**What the task asks**
Print the data below again in full, exactly as it stands, with no images.
━━━━━ Provided material ━━━━━
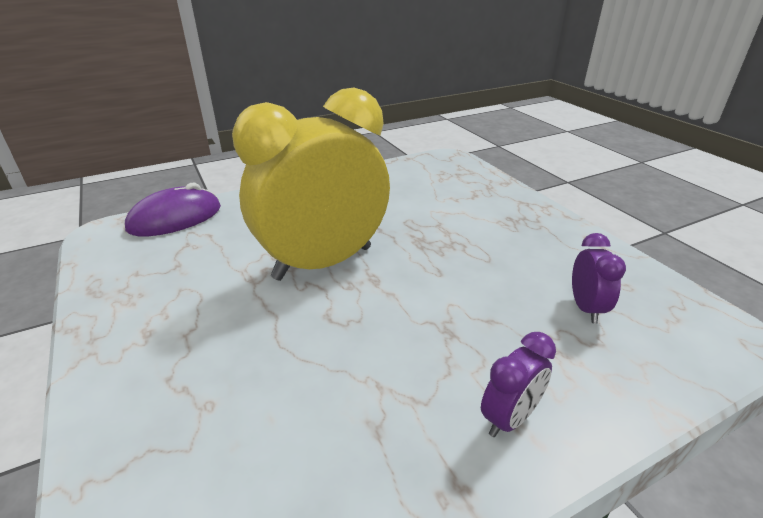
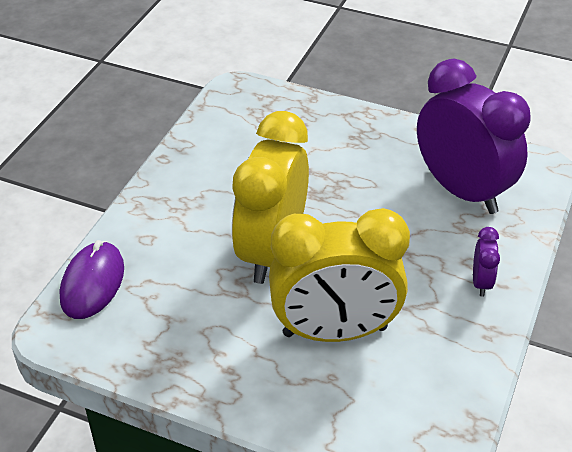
camera: 40 degrees left, 10 degrees up
(277, 361) = (335, 331): none -> yellow clock
(585, 308) = (462, 191): purple clock -> purple clock, size x2.47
━━━━━
**Exercise output**
camera: 40 degrees left, 10 degrees up
(277, 361) = (335, 331): none -> yellow clock
(585, 308) = (462, 191): purple clock -> purple clock, size x2.47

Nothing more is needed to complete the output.